### WHAT YOU WILL DO
The span to repeat in the listing below runs from the line containing "151, 50, 103>" to the line containing "219, 76, 39>", inclusive. Repeat it exactly, and only it.

### TASK INPUT
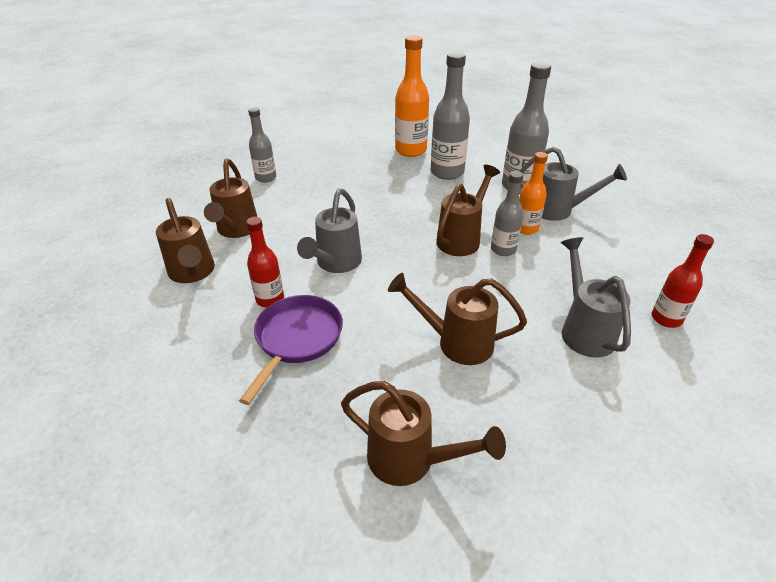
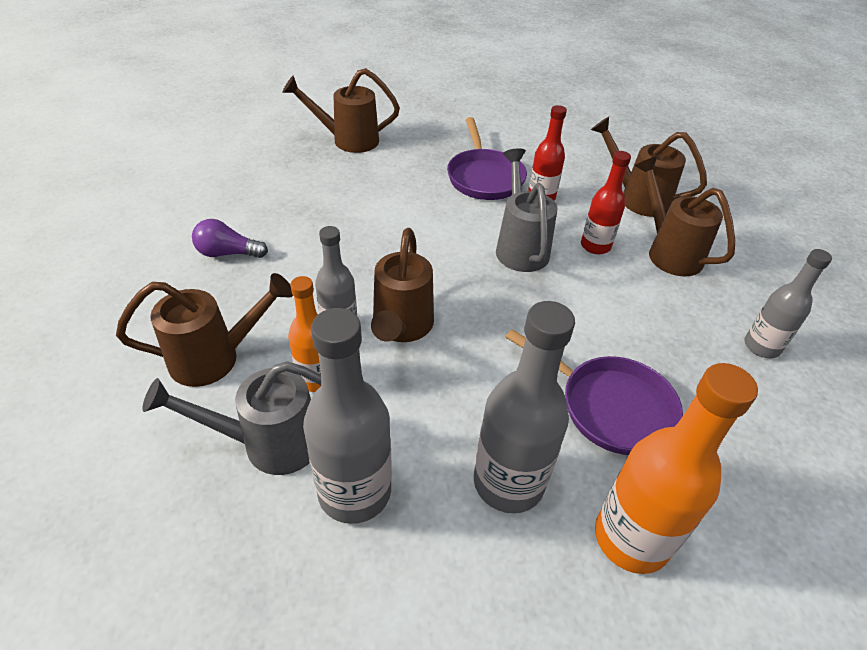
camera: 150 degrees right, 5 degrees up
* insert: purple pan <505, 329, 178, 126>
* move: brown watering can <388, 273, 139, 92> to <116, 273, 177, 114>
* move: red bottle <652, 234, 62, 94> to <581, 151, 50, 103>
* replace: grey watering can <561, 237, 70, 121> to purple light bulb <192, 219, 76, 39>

...

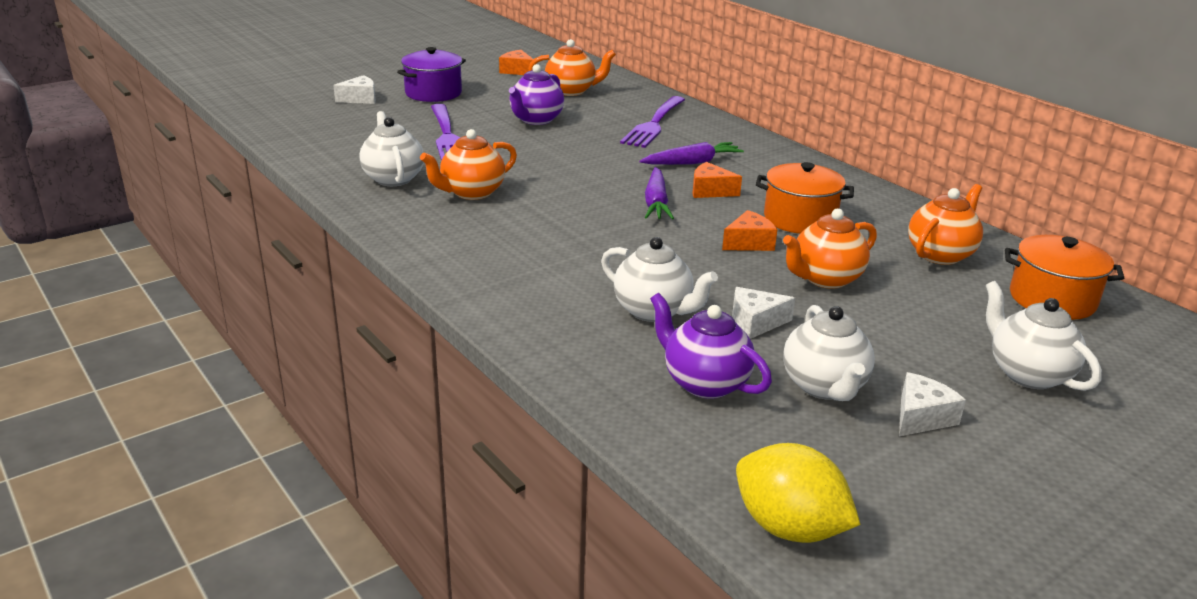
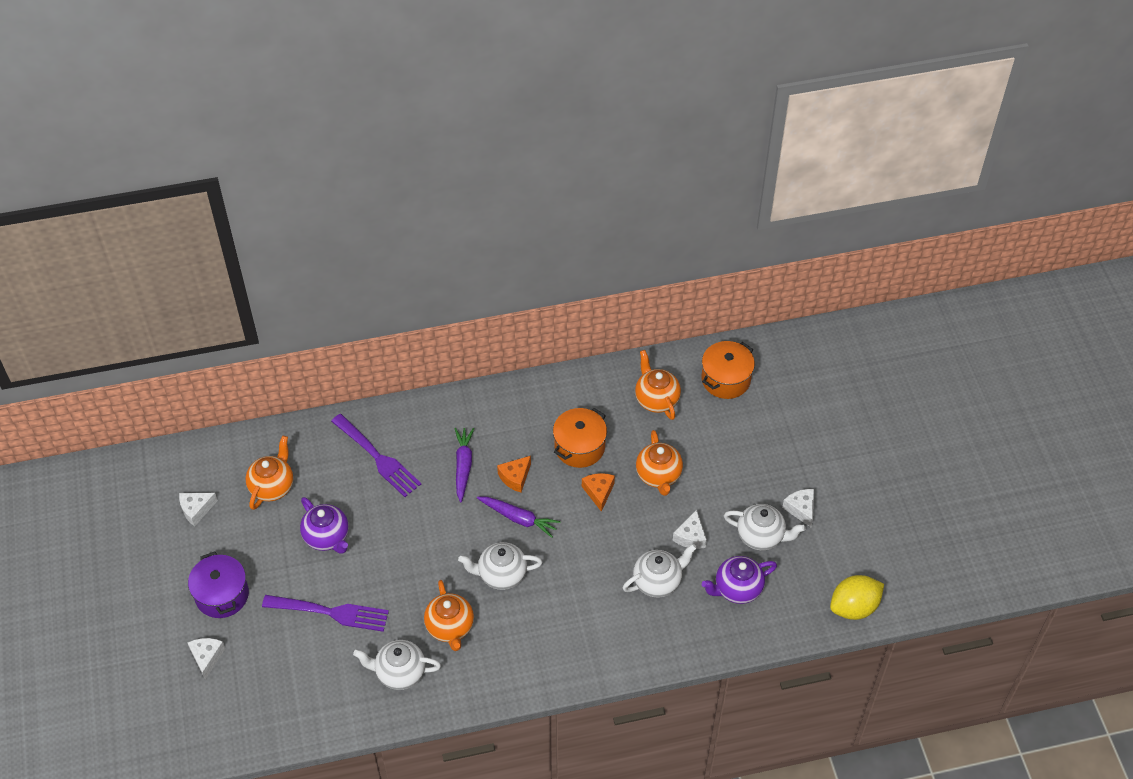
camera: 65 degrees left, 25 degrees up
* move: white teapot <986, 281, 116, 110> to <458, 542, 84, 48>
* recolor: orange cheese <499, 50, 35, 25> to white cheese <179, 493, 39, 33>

...

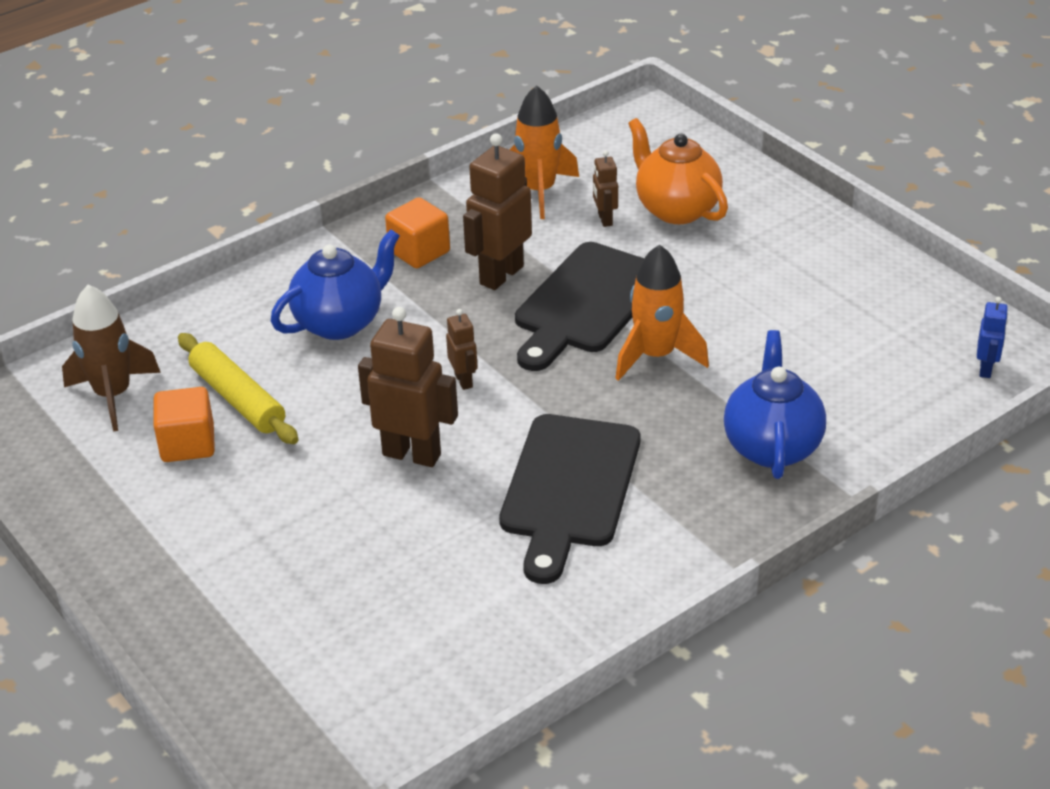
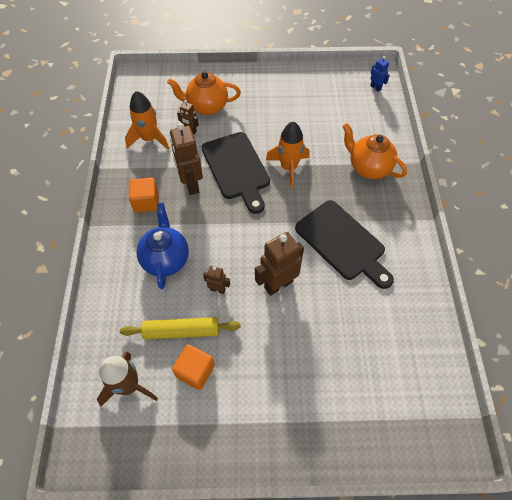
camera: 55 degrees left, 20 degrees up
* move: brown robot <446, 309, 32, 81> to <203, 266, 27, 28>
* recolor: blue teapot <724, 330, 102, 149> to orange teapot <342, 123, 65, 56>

### RESPONSE BELOW
* move: red bottle <652, 234, 62, 94> to <581, 151, 50, 103>
* replace: grey watering can <561, 237, 70, 121> to purple light bulb <192, 219, 76, 39>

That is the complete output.